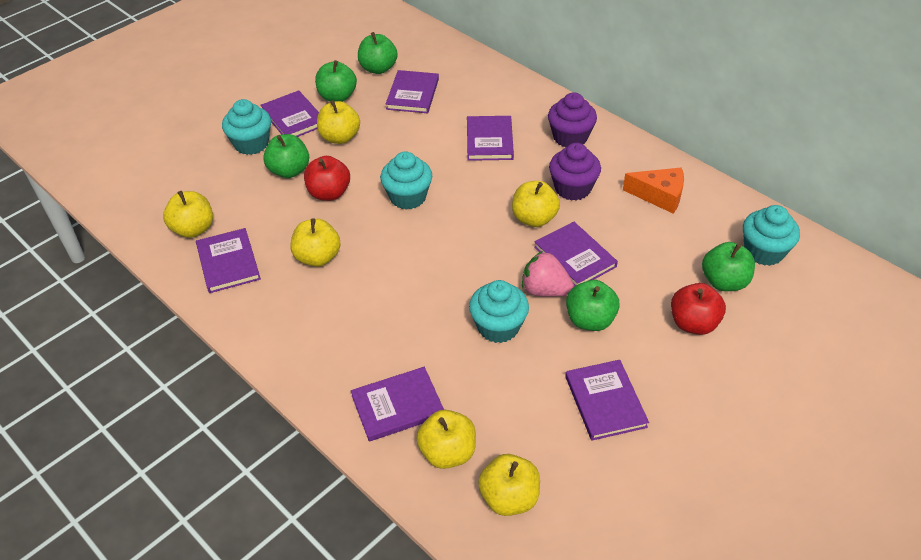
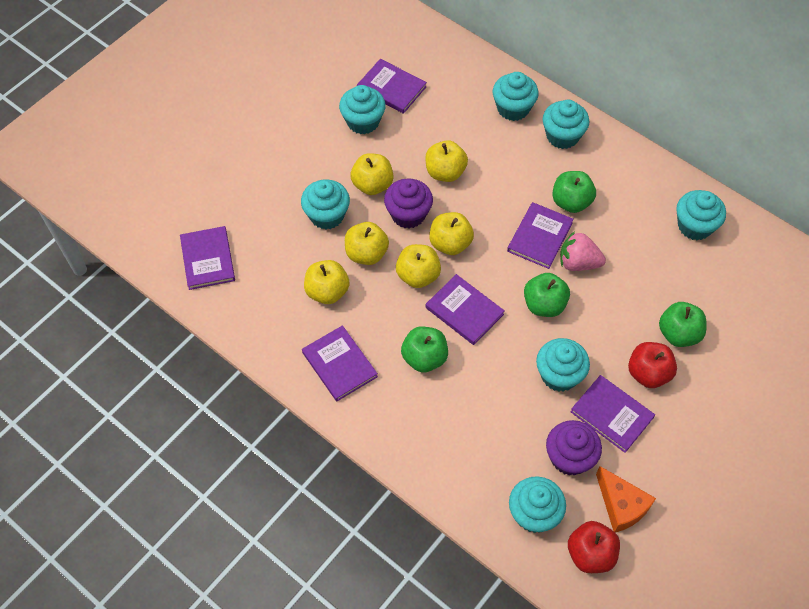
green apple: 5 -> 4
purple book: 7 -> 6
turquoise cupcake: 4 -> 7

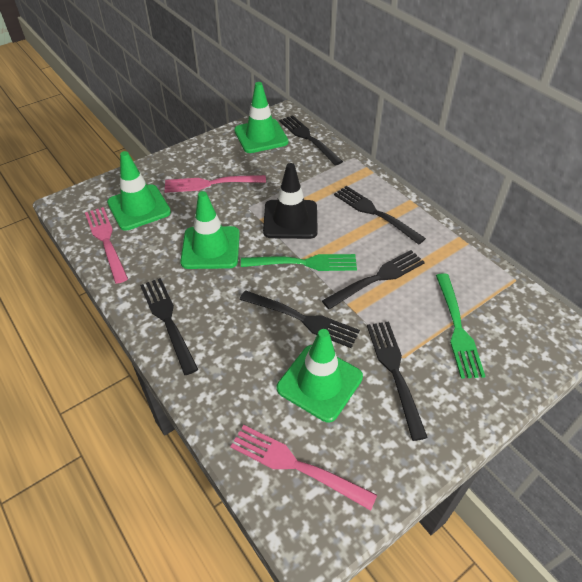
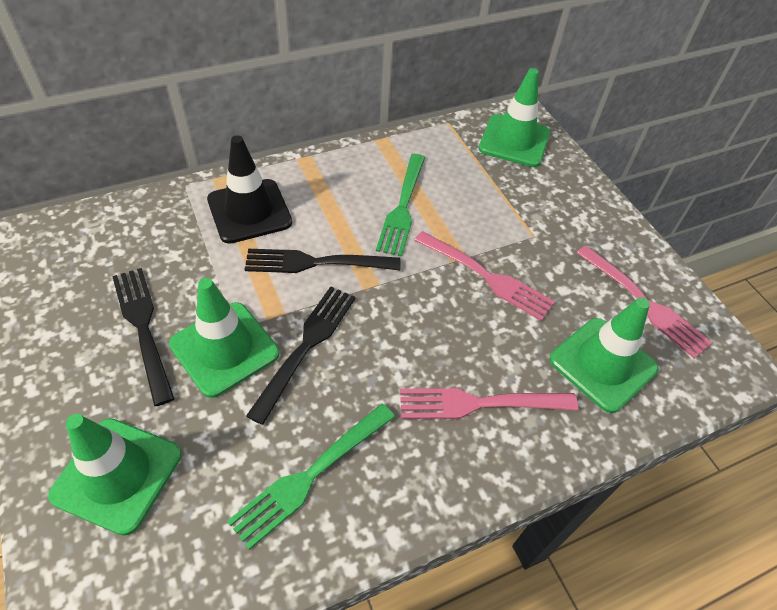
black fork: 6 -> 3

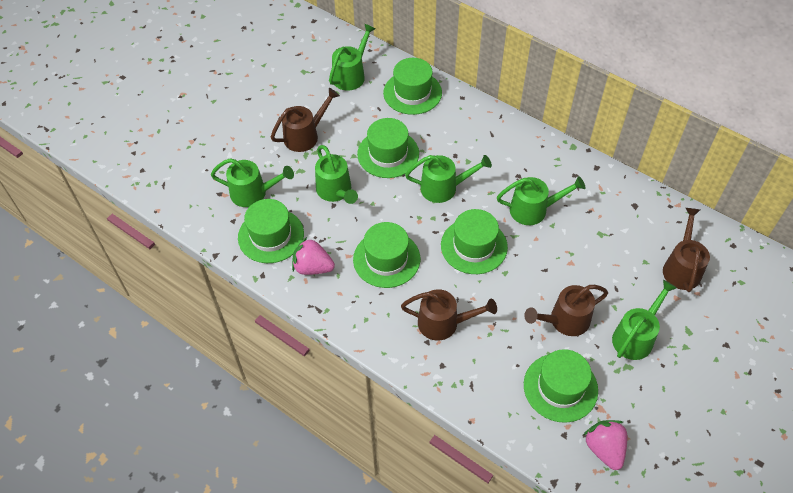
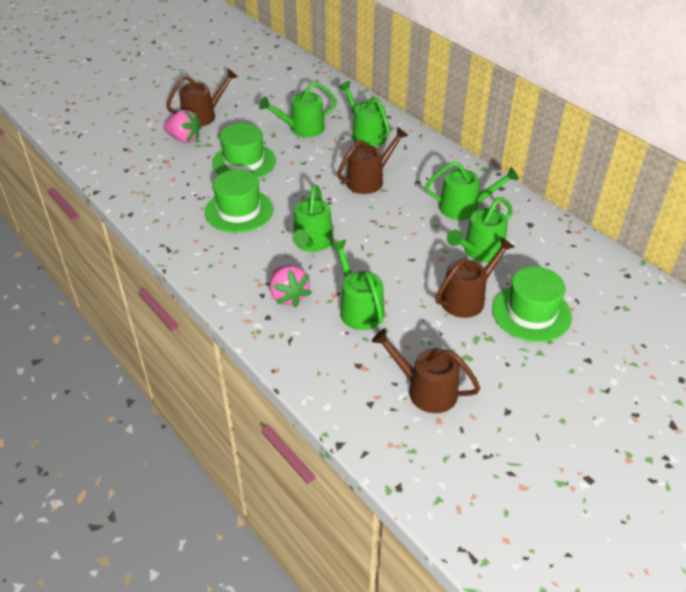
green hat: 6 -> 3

==

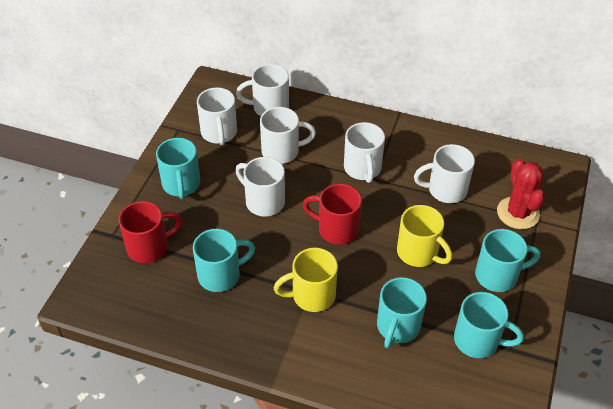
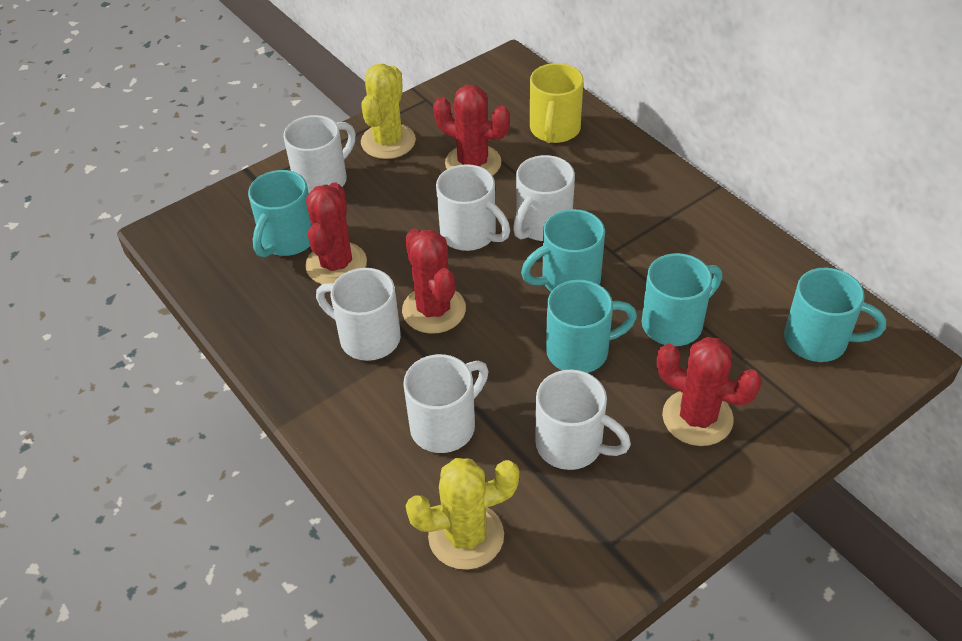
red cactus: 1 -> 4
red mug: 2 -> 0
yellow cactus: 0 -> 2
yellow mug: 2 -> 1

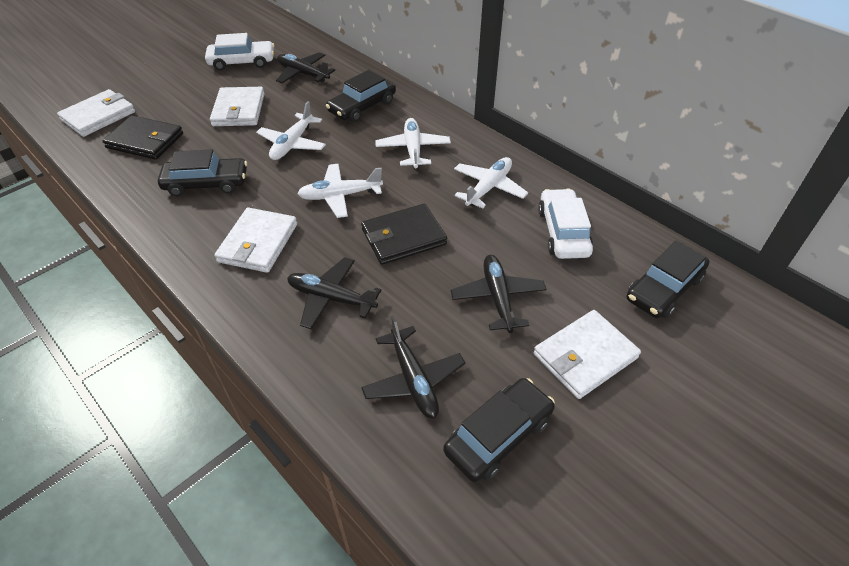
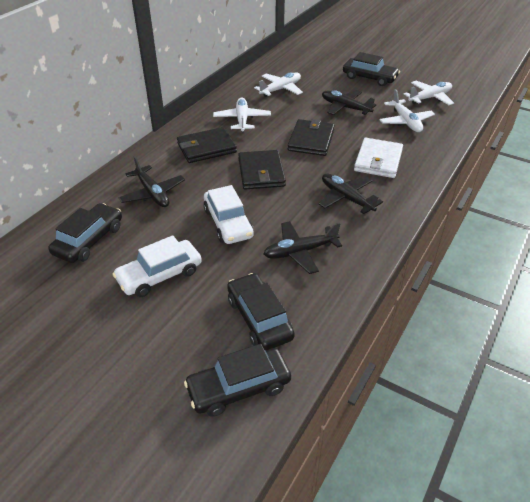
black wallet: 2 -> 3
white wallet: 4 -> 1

---

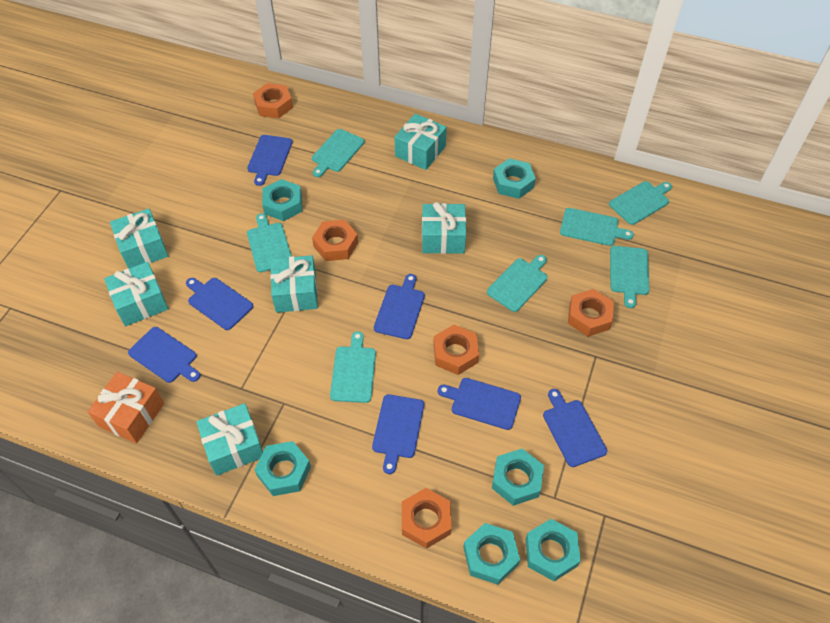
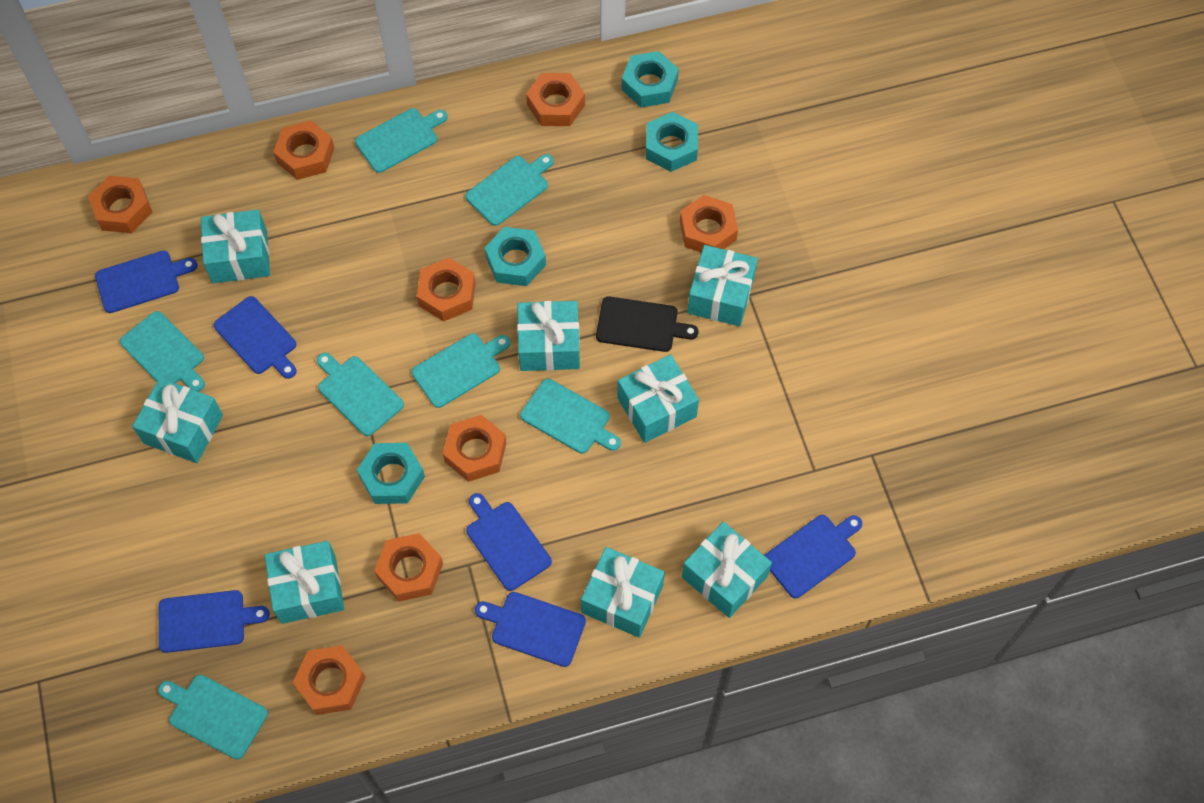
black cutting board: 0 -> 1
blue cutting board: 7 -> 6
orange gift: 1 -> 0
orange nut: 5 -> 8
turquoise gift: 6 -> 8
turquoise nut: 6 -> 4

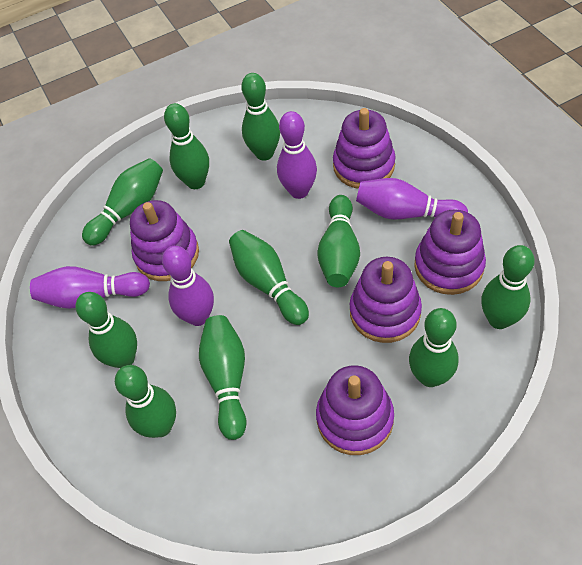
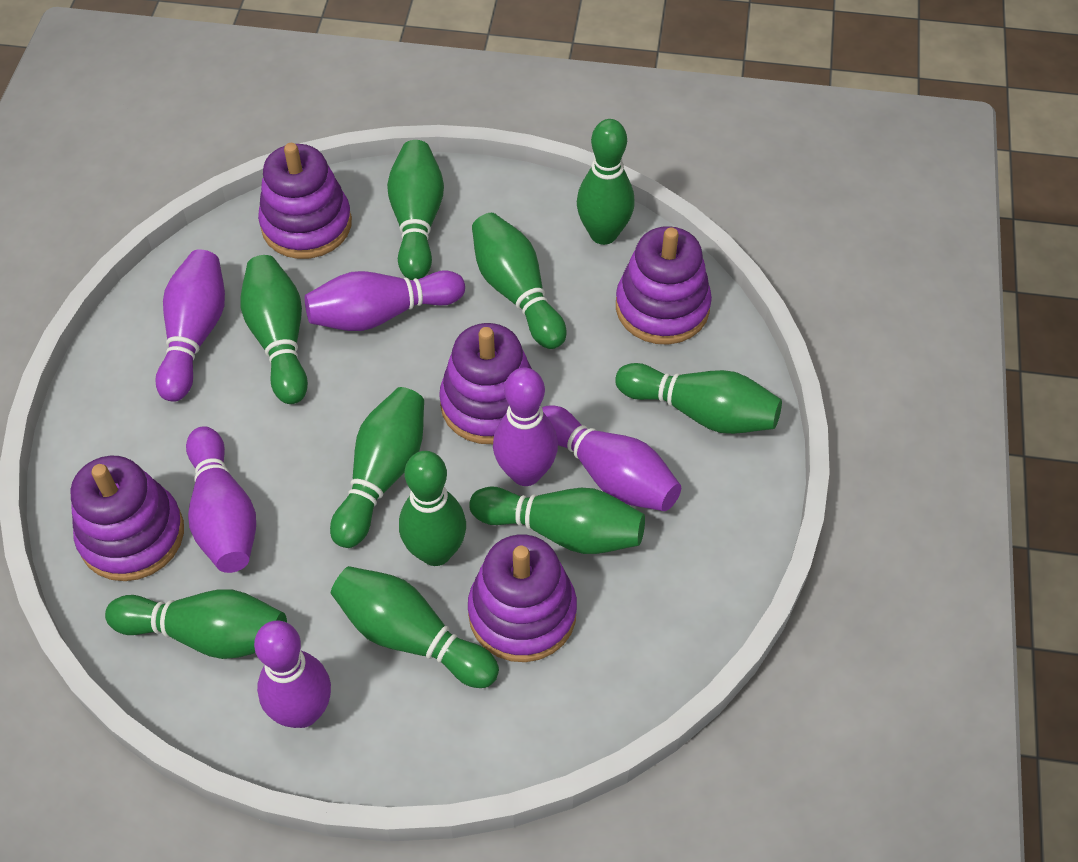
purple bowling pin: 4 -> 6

• [EXERCISE DIRECTIONS]: A single number is requested: the count of lines in the data that hold "cutting".

• [ANSWER SPACE]: 2